Reproduction of part of the material below, pictures omitted: copy exactly, and only, the lines starting with the one with "brown brick D8" and going on through the one with "orange plate C6 level 1 -> none".

§

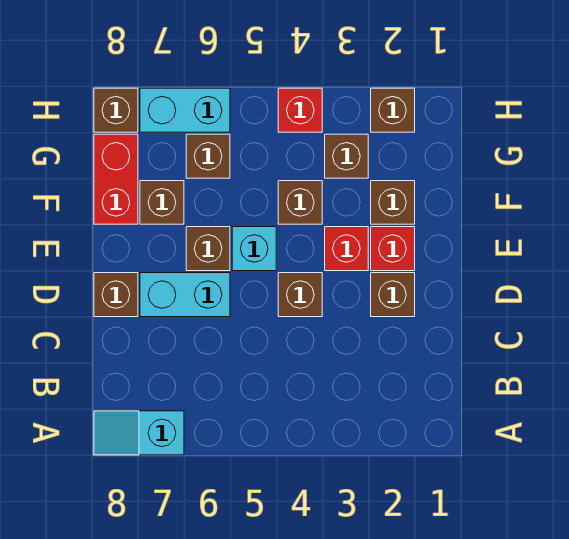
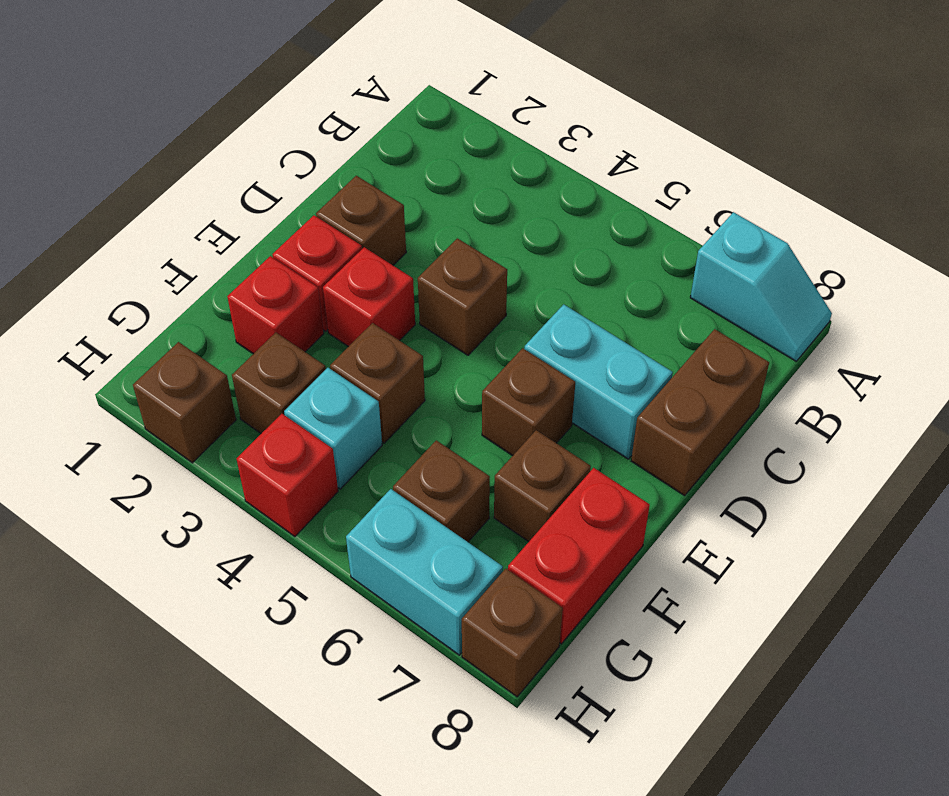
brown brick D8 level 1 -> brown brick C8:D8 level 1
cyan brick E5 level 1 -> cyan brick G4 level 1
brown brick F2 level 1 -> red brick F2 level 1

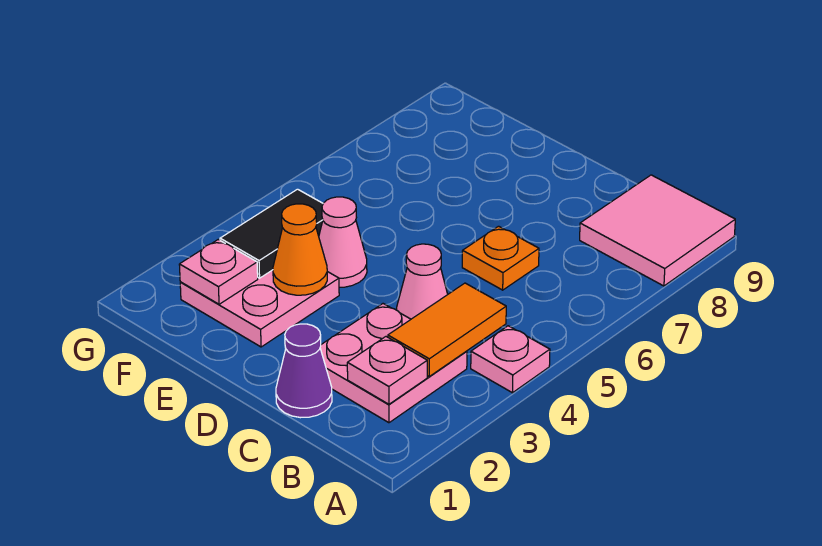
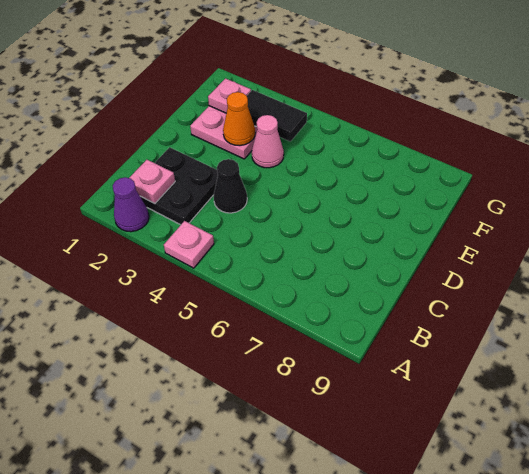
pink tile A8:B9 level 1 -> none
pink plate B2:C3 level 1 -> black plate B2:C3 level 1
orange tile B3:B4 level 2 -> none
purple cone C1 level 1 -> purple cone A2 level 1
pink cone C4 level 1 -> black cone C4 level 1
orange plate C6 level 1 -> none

§

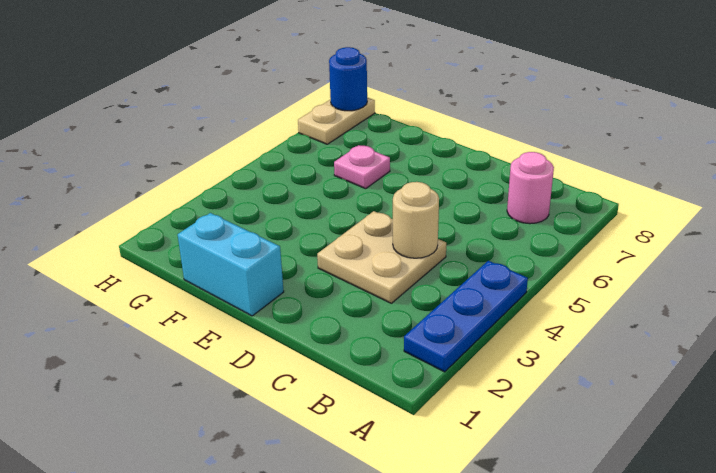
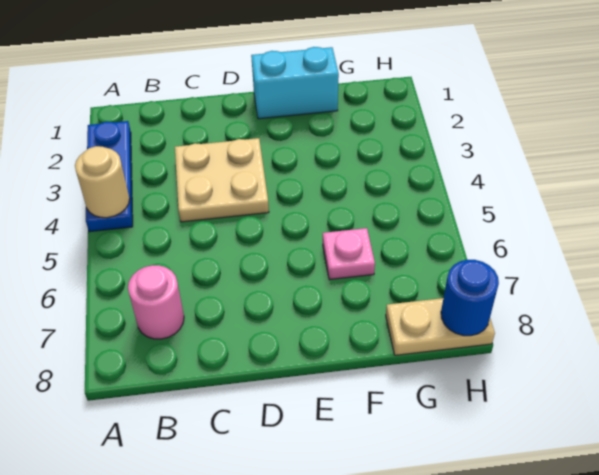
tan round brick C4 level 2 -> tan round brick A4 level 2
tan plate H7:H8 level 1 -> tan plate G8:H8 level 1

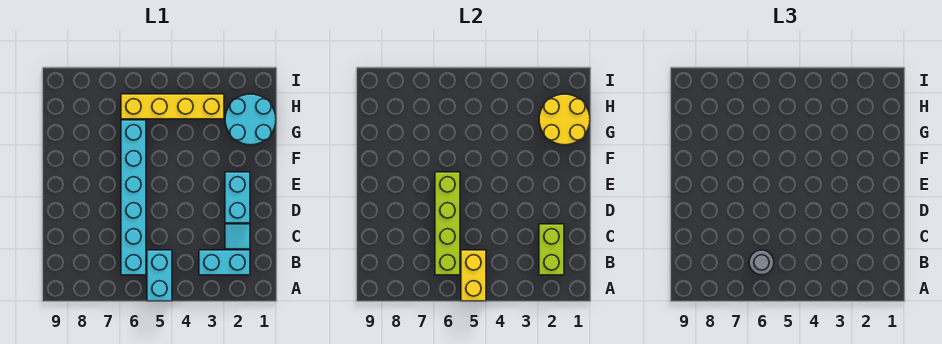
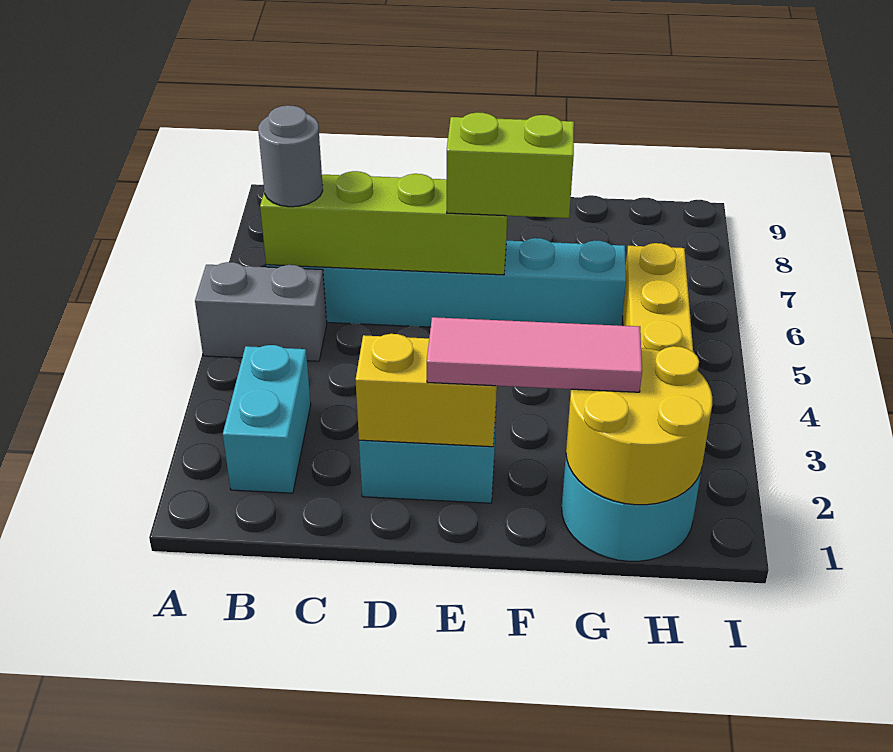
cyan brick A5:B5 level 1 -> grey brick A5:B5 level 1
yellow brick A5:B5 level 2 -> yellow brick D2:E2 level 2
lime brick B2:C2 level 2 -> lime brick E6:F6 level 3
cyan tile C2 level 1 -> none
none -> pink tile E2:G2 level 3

§

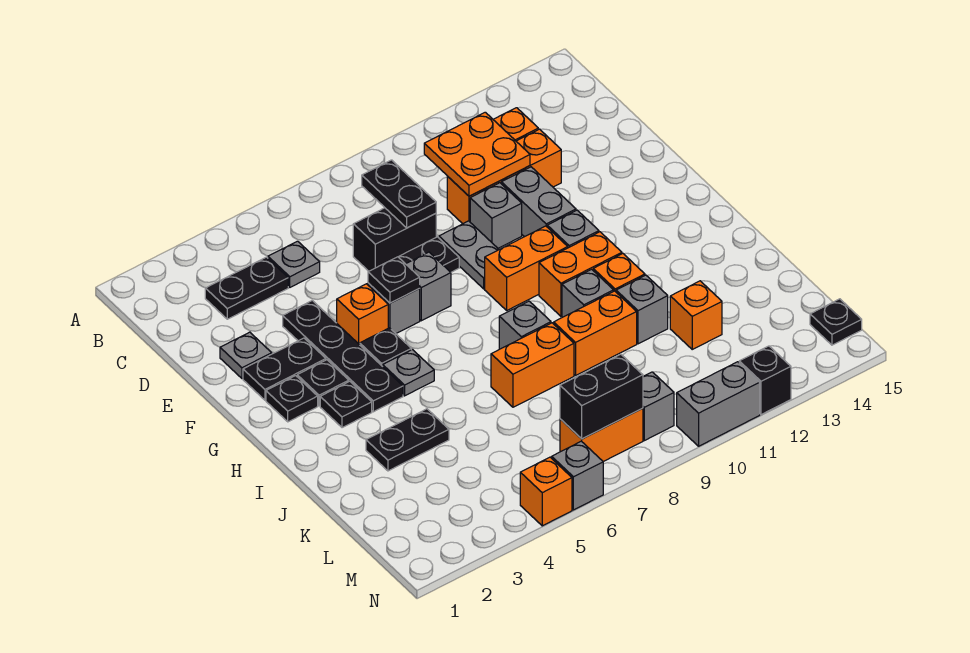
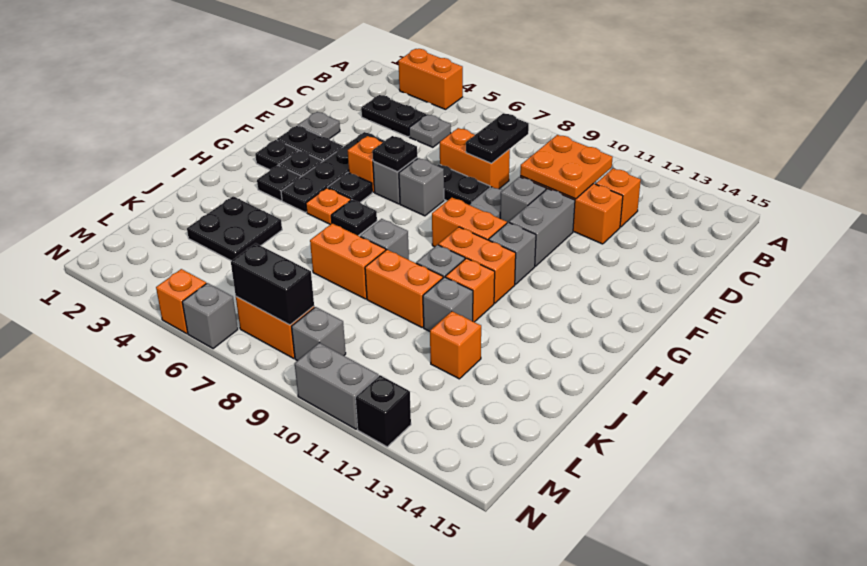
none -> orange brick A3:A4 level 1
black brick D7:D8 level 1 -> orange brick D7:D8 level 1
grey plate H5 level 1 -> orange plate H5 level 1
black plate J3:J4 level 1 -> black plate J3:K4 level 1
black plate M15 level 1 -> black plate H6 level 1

§

TASK ANSWER:
brown brick D8 level 1 -> brown brick C8:D8 level 1
cyan brick E5 level 1 -> cyan brick G4 level 1
brown brick F2 level 1 -> red brick F2 level 1

pink tile A8:B9 level 1 -> none
pink plate B2:C3 level 1 -> black plate B2:C3 level 1
orange tile B3:B4 level 2 -> none
purple cone C1 level 1 -> purple cone A2 level 1
pink cone C4 level 1 -> black cone C4 level 1
orange plate C6 level 1 -> none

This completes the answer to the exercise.